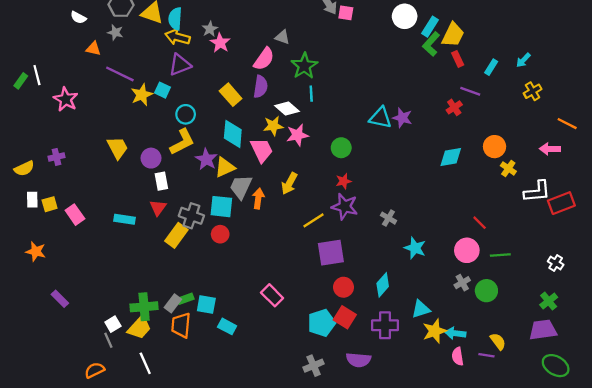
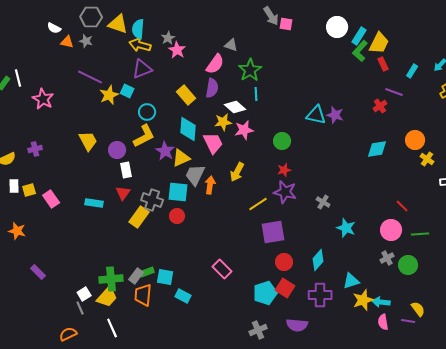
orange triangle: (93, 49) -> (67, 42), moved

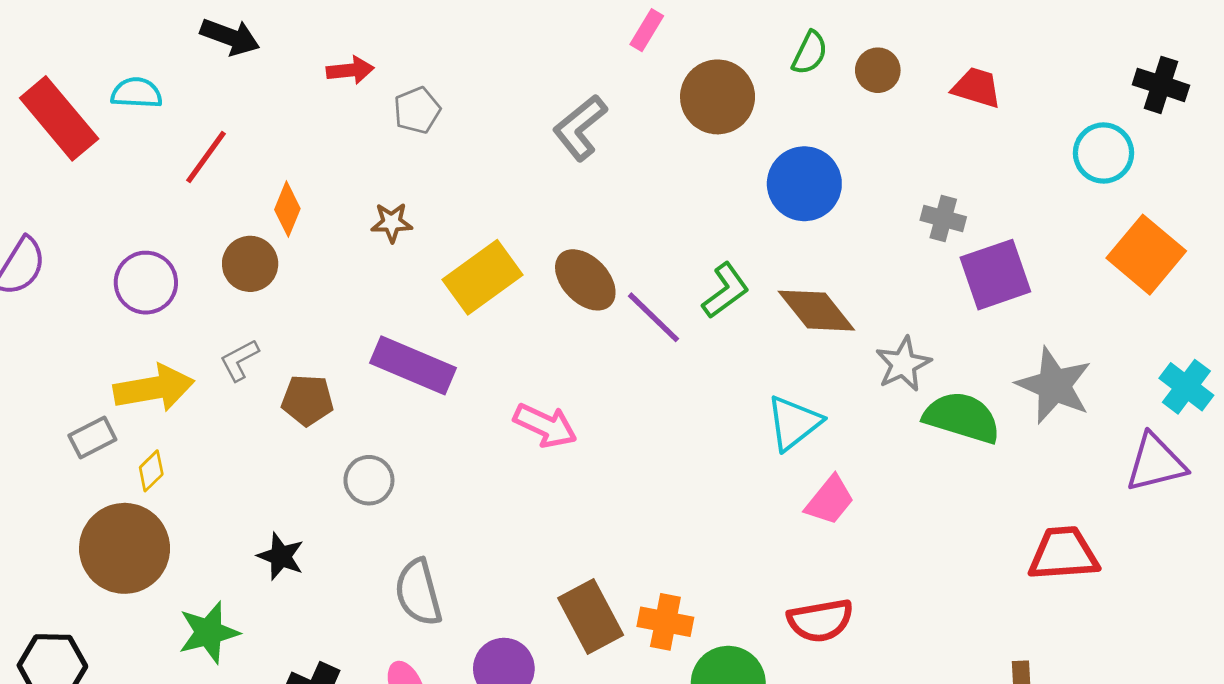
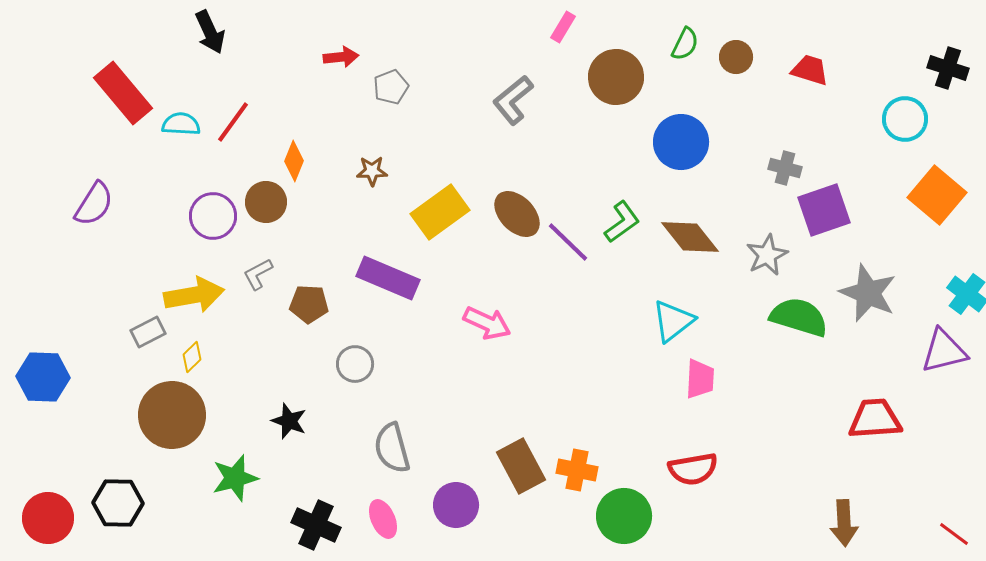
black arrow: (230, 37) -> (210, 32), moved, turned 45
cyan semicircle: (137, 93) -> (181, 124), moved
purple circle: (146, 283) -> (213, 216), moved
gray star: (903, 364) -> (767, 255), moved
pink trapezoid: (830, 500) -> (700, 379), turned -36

###

#### [What you will do]
Exact copy, no pictures: reproduce every record as it stands.

#### [Exercise output]
orange triangle: (93, 49) -> (67, 42), moved

black arrow: (230, 37) -> (210, 32), moved, turned 45
cyan semicircle: (137, 93) -> (181, 124), moved
purple circle: (146, 283) -> (213, 216), moved
gray star: (903, 364) -> (767, 255), moved
pink trapezoid: (830, 500) -> (700, 379), turned -36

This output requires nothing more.